• **Raw records**
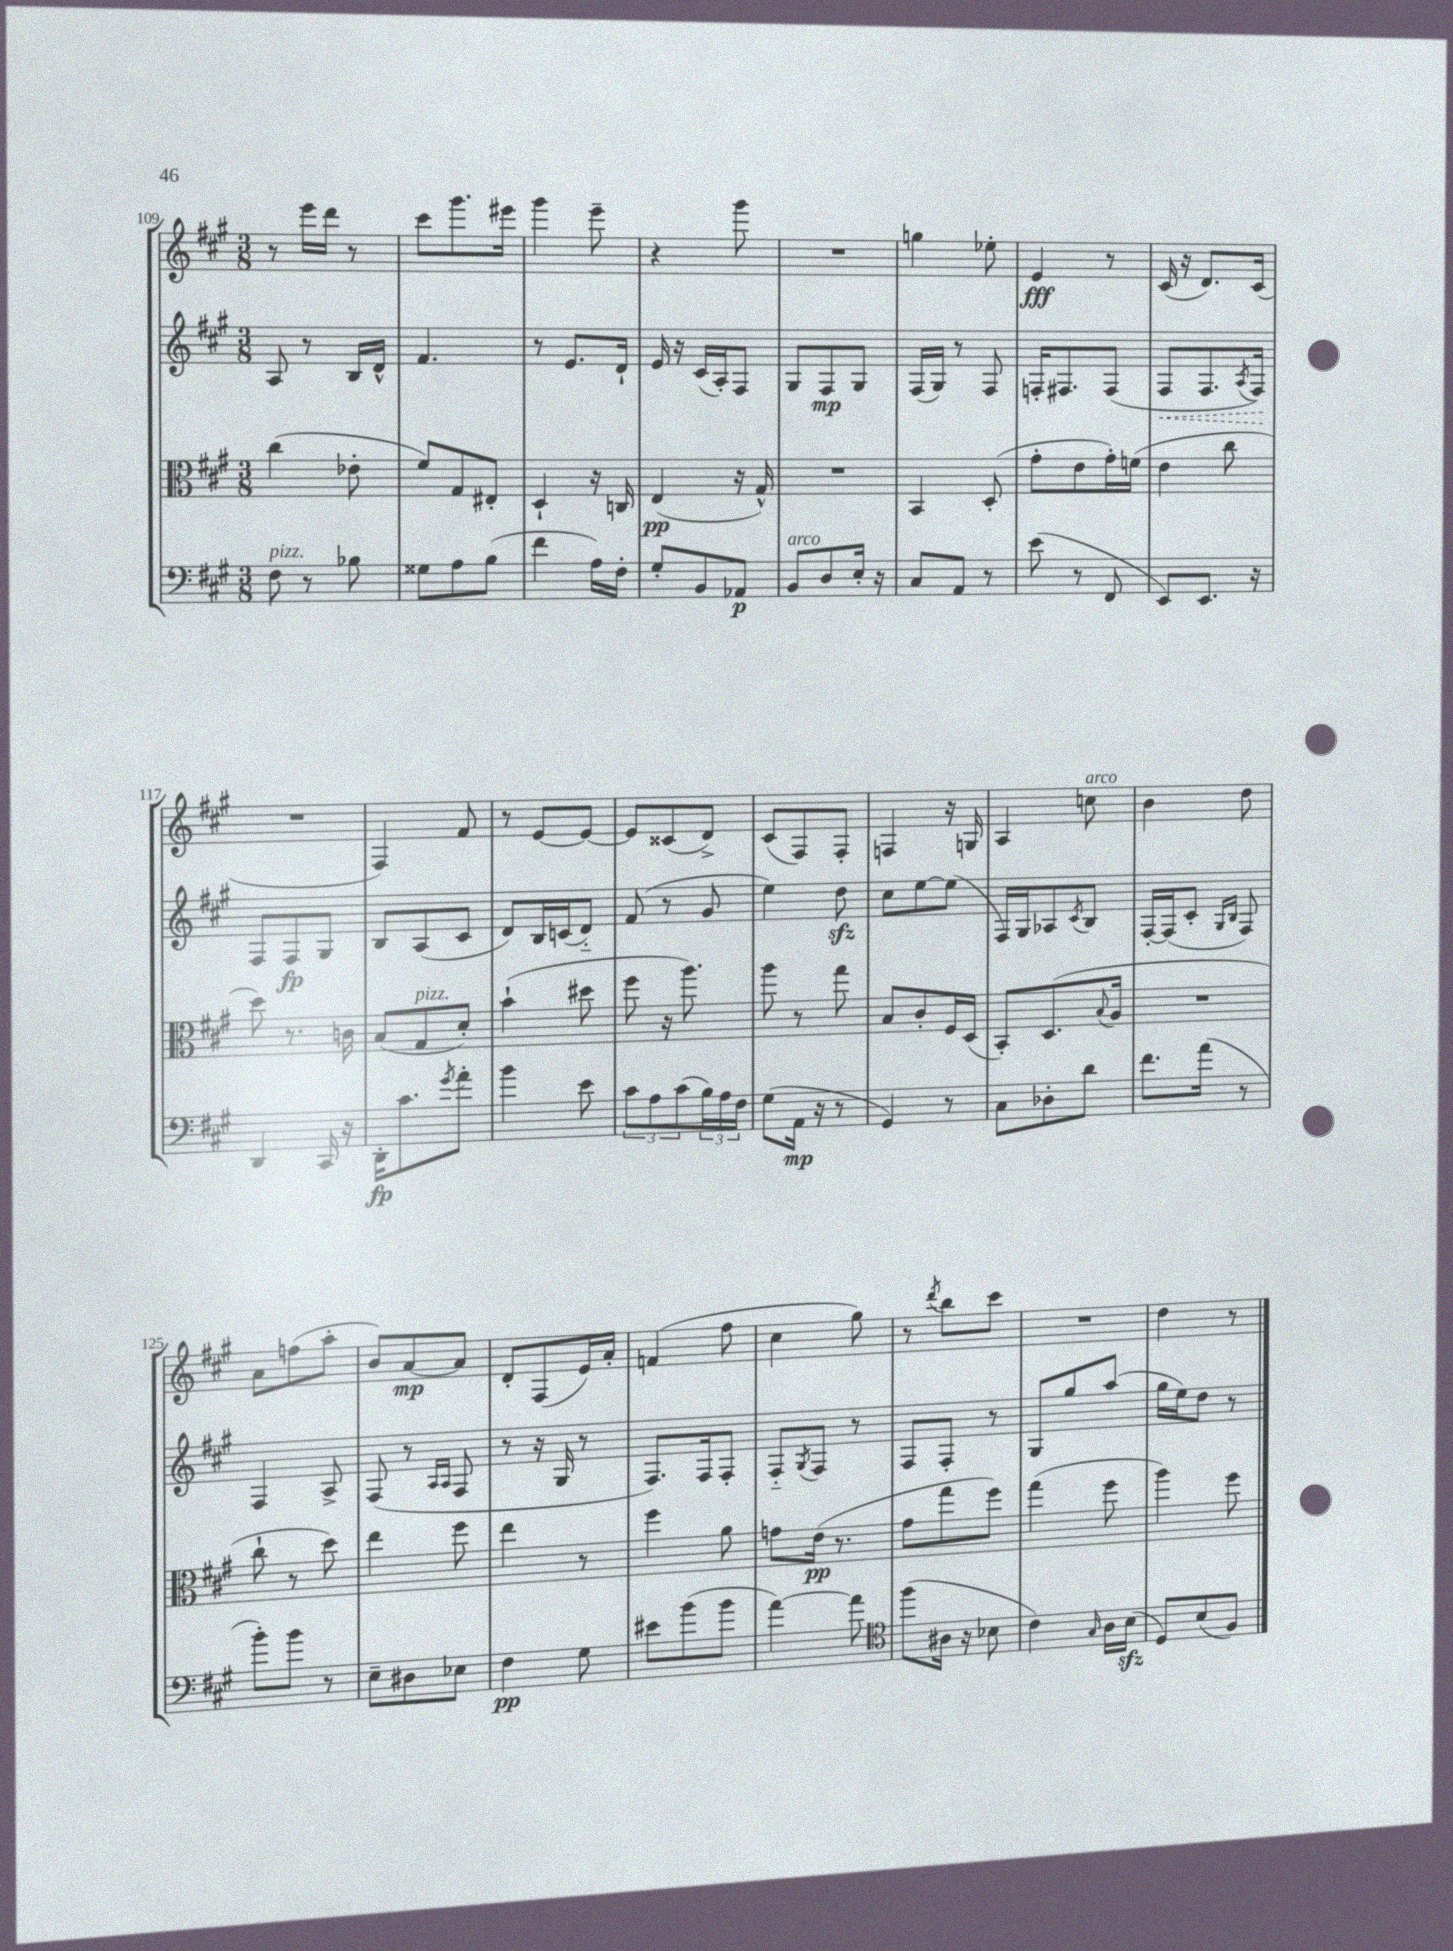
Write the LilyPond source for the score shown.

<<
\new StaffGroup <<
\new Staff = "s0" {
    \clef treble \key a \major \numericTimeSignature \time 3/8
    r8 e'''16 d'''16 r8 |
    cis'''8 gis'''8. eis'''16 |
    gis'''4 e'''8-- |
    r4 gis'''8 |
    R4. |
    g''4 ees''8-. |
    e'4\fff r8 |
    cis'16( r16 d'8.) cis'16( |
    R4. |
    fis4) fis'8 |
    r8 e'8~ e'8~ |
    e'8 cisis'8( d'8->) |
    cis'8( fis8) fis8-. |
    f4 r16 g16 |
    a4 c''8^\markup { \italic "arco" } |
    b'4 d''8 |
    a'8 f''8( a''8-. |
    b'8) a'8~\mp a'8 |
    d'8-. fis8( e'16) a'16-. |
    f'4( fis''8 |
    cis''4 gis''8) |
    r8 \acciaccatura { d'''8 } b''8 cis'''8 |
    R4. |
    d''4 r8 \bar "|." |
}
\new Staff = "s1" {
    \clef treble \key a \major \numericTimeSignature \time 3/8
    a8 r8 b16 d'16-^ |
    fis'4. |
    r8 e'8. d'16-! |
    e'16 r16 cis'16( a16-.) fis8 |
    gis8 fis8\mp gis8 |
    fis16( gis16) r8 fis8 |
    f16-. fis8. fis8( |
    \once \override Hairpin.style = #'dashed-line fis8\< fis8. \acciaccatura { a8 } fis16\!) |
    fis8 fis8\fp gis8 |
    b8 a8( cis'8 |
    d'8) b16 c'16( d'8-_) |
    fis'8( r8 gis'8 |
    e''4) d''8\sfz |
    cis''8 e''8~ e''8( |
    fis16) gis16 aes8 \acciaccatura { cis'8 } b8 |
    fis16~-. fis16( cis'8-. \grace { gis16 b16 } fis8) |
    fis4 a8-> |
    fis8( r8 \grace { a16 a16 } fis8 |
    r8 r16 gis16 r8 |
    fis8.) fis16 fis8-. |
    fis8-_ \acciaccatura { gis8 } fis8 r8 |
    fis8 fis8-. r8 |
    gis8 gis''8 a''8( |
    gis''16 e''16) d''8 r8 \bar "|." |
}
\new Staff = "s2" {
    \clef alto \key a \major \numericTimeSignature \time 3/8
    cis''4( ees'8-. |
    fis'8) gis8 eis8-. |
    d4-! r16 c16 |
    e4\pp( r16 gis16-^) |
    R4. |
    b,4 d8-.( |
    gis'8-. e'8 gis'16-.) f'16( |
    e'4 cis''8 |
    d''8) r8. c'16 |
    b8( gis8^\markup { \italic "pizz." } d'8-.) |
    b'4-!( dis''8 |
    fis''8 r16 a''8.) |
    a''8 r8 gis''8 |
    b8 cis'8-. fis16 d16( |
    b,8-.) d8.( \appoggiatura { b8 } a16 |
    R4. |
    cis''8-! r8 d''8) |
    e''4 fis''8 |
    e''4 r8 |
    fis''4 a'8 |
    g'8 e'16\pp( r8. |
    gis'8 gis''8 fis''8) |
    gis''4( fis''8 |
    a''4) fis''8 \bar "|." |
}
\new Staff = "s3" {
    \clef bass \key a \major \numericTimeSignature \time 3/8
    fis8^\markup { \italic "pizz." } r8 bes8 |
    gisis8 a8 b8( |
    fis'4 a16) fis16-. |
    gis8-. b,8 aes,8\p |
    b,8^\markup { \italic "arco" } d8 e16-. r16 |
    cis8 a,8 r8 |
    e'8( r8 fis,8 |
    e,8) e,8. r16 |
    d,4 cis,16 r16 |
    d,16-.\fp cis'8. \acciaccatura { gis'8 } a'8-. |
    b'4 e'8 |
    \tuplet 3/2 { cis'8 a8 cis'8( } \tuplet 3/2 { b16) a16 fis16 } |
    gis8( a,16\mp r16 r8 |
    gis,4) r8 |
    cis8 des8-. d'8 |
    fis'8. a'16( r8 |
    b'8-.) b'8 r8 |
    e8-- dis8 ees8 |
    fis4\pp gis8 |
    eis'8 b'8( b'8 |
    a'4~) a'8 |
    \clef tenor fis''8( ais16 r16 bes8 |
    cis'4) \grace { gis16 } a16 b16\sfz( |
    d8) b8( fis8) \bar "|." |
}
>>
>>
\layout { \context { \Score currentBarNumber = #109 } }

• **To be done**
Pull out every line of the entries that contains the string "pizz", treating uppercase and lowercase letters as different.

• **Worked answer**
    b8( gis8^\markup { \italic "pizz." } d'8-.) |
    fis8^\markup { \italic "pizz." } r8 bes8 |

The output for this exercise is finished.